__Data for processing__:
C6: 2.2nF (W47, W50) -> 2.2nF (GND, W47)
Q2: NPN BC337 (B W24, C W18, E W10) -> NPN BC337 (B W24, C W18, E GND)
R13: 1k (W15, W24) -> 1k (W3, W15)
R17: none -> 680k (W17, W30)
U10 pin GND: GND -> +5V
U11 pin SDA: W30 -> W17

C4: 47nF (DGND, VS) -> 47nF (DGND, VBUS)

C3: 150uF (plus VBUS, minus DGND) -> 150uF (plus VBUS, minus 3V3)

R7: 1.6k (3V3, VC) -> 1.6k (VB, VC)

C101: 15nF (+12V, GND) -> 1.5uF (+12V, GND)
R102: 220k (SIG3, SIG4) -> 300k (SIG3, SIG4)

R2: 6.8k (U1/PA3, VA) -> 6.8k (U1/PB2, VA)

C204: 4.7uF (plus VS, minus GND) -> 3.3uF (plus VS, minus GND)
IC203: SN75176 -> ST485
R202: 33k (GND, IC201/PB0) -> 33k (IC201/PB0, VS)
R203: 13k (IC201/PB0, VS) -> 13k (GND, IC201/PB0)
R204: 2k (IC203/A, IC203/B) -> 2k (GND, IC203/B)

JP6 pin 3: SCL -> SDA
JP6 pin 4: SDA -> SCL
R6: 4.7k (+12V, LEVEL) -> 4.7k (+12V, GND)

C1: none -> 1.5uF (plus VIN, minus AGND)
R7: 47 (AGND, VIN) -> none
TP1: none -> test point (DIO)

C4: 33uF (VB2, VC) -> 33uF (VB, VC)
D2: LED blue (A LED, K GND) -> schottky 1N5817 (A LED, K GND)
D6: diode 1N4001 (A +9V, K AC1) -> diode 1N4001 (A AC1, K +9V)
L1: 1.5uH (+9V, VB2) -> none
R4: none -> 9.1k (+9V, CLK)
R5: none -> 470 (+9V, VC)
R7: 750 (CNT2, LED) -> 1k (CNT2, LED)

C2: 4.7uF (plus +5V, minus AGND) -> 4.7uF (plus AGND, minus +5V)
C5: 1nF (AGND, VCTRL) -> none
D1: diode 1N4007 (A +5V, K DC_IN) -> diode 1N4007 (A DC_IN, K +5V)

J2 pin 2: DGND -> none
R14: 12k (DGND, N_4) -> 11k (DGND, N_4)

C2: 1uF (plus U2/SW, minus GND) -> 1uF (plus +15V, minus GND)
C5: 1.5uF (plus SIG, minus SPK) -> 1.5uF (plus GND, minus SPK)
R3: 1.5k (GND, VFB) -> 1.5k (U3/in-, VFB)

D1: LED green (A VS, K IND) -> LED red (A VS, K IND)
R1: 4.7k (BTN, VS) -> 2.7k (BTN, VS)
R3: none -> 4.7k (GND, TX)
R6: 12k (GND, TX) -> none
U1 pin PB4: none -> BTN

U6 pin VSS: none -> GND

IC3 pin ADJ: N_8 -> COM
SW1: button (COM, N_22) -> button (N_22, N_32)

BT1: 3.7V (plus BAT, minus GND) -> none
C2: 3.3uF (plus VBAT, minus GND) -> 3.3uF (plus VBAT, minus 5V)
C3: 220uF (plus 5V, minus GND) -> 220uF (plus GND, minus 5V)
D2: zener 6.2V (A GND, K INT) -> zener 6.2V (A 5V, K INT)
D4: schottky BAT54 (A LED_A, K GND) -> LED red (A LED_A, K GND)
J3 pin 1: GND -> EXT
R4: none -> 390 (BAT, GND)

__Your task__: Copy the lines above exactly, beginning at the line containing "R4: none -> 9.1k (+9V, CLK)" and stopping at the last line.

__Reply__:
R4: none -> 9.1k (+9V, CLK)
R5: none -> 470 (+9V, VC)
R7: 750 (CNT2, LED) -> 1k (CNT2, LED)

C2: 4.7uF (plus +5V, minus AGND) -> 4.7uF (plus AGND, minus +5V)
C5: 1nF (AGND, VCTRL) -> none
D1: diode 1N4007 (A +5V, K DC_IN) -> diode 1N4007 (A DC_IN, K +5V)

J2 pin 2: DGND -> none
R14: 12k (DGND, N_4) -> 11k (DGND, N_4)

C2: 1uF (plus U2/SW, minus GND) -> 1uF (plus +15V, minus GND)
C5: 1.5uF (plus SIG, minus SPK) -> 1.5uF (plus GND, minus SPK)
R3: 1.5k (GND, VFB) -> 1.5k (U3/in-, VFB)

D1: LED green (A VS, K IND) -> LED red (A VS, K IND)
R1: 4.7k (BTN, VS) -> 2.7k (BTN, VS)
R3: none -> 4.7k (GND, TX)
R6: 12k (GND, TX) -> none
U1 pin PB4: none -> BTN

U6 pin VSS: none -> GND

IC3 pin ADJ: N_8 -> COM
SW1: button (COM, N_22) -> button (N_22, N_32)

BT1: 3.7V (plus BAT, minus GND) -> none
C2: 3.3uF (plus VBAT, minus GND) -> 3.3uF (plus VBAT, minus 5V)
C3: 220uF (plus 5V, minus GND) -> 220uF (plus GND, minus 5V)
D2: zener 6.2V (A GND, K INT) -> zener 6.2V (A 5V, K INT)
D4: schottky BAT54 (A LED_A, K GND) -> LED red (A LED_A, K GND)
J3 pin 1: GND -> EXT
R4: none -> 390 (BAT, GND)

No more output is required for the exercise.